━━ Data for processing

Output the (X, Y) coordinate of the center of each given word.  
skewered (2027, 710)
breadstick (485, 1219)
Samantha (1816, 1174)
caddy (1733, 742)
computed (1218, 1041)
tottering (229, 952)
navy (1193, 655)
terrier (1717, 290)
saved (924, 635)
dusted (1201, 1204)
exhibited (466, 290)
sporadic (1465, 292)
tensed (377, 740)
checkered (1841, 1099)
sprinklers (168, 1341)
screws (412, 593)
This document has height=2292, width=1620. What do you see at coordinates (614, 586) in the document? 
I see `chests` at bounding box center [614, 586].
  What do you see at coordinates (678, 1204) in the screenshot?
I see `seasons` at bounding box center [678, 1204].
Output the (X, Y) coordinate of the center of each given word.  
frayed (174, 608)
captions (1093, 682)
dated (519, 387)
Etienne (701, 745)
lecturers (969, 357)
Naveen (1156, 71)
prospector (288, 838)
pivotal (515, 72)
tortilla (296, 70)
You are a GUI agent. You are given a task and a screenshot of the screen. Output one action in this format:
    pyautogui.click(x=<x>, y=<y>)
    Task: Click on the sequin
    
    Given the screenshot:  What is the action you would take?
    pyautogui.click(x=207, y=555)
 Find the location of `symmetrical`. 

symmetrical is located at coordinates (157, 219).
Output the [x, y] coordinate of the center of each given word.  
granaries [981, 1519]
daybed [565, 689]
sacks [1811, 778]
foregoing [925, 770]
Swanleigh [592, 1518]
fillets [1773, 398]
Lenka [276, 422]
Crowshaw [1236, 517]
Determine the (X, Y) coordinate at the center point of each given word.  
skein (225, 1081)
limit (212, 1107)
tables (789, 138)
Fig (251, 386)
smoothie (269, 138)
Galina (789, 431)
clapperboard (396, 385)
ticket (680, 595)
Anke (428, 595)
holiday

━━━━

### The request
Set out every line of the data above as a Markdown table with a Row column numbering each line and a Line column holding it, omitting blank lines.

### Task solution
| Row | Line |
|---|---|
| 1 | Output the (X, Y) coordinate of the center of each given word.   |
| 2 | skewered (2027, 710) |
| 3 | breadstick (485, 1219) |
| 4 | Samantha (1816, 1174) |
| 5 | caddy (1733, 742) |
| 6 | computed (1218, 1041) |
| 7 | tottering (229, 952) |
| 8 | navy (1193, 655) |
| 9 | terrier (1717, 290) |
| 10 | saved (924, 635) |
| 11 | dusted (1201, 1204) |
| 12 | exhibited (466, 290) |
| 13 | sporadic (1465, 292) |
| 14 | tensed (377, 740) |
| 15 | checkered (1841, 1099) |
| 16 | sprinklers (168, 1341) |
| 17 | screws (412, 593) |
| 18 | This document has height=2292, width=1620. What do you see at coordinates (614, 586) in the document?  |
| 19 | I see `chests` at bounding box center [614, 586]. |
| 20 |   What do you see at coordinates (678, 1204) in the screenshot? |
| 21 | I see `seasons` at bounding box center [678, 1204]. |
| 22 | Output the (X, Y) coordinate of the center of each given word.   |
| 23 | frayed (174, 608) |
| 24 | captions (1093, 682) |
| 25 | dated (519, 387) |
| 26 | Etienne (701, 745) |
| 27 | lecturers (969, 357) |
| 28 | Naveen (1156, 71) |
| 29 | prospector (288, 838) |
| 30 | pivotal (515, 72) |
| 31 | tortilla (296, 70) |
| 32 | You are a GUI agent. You are given a task and a screenshot of the screen. Output one action in this format: |
| 33 |     pyautogui.click(x=<x>, y=<y>) |
| 34 |     Task: Click on the sequin |
| 35 |     Given the screenshot:  What is the action you would take? |
| 36 |     pyautogui.click(x=207, y=555) |
| 37 |  Find the location of `symmetrical`.  |
| 38 | symmetrical is located at coordinates (157, 219). |
| 39 | Output the [x, y] coordinate of the center of each given word.   |
| 40 | granaries [981, 1519] |
| 41 | daybed [565, 689] |
| 42 | sacks [1811, 778] |
| 43 | foregoing [925, 770] |
| 44 | Swanleigh [592, 1518] |
| 45 | fillets [1773, 398] |
| 46 | Lenka [276, 422] |
| 47 | Crowshaw [1236, 517] |
| 48 | Determine the (X, Y) coordinate at the center point of each given word.   |
| 49 | skein (225, 1081) |
| 50 | limit (212, 1107) |
| 51 | tables (789, 138) |
| 52 | Fig (251, 386) |
| 53 | smoothie (269, 138) |
| 54 | Galina (789, 431) |
| 55 | clapperboard (396, 385) |
| 56 | ticket (680, 595) |
| 57 | Anke (428, 595) |
| 58 | holiday |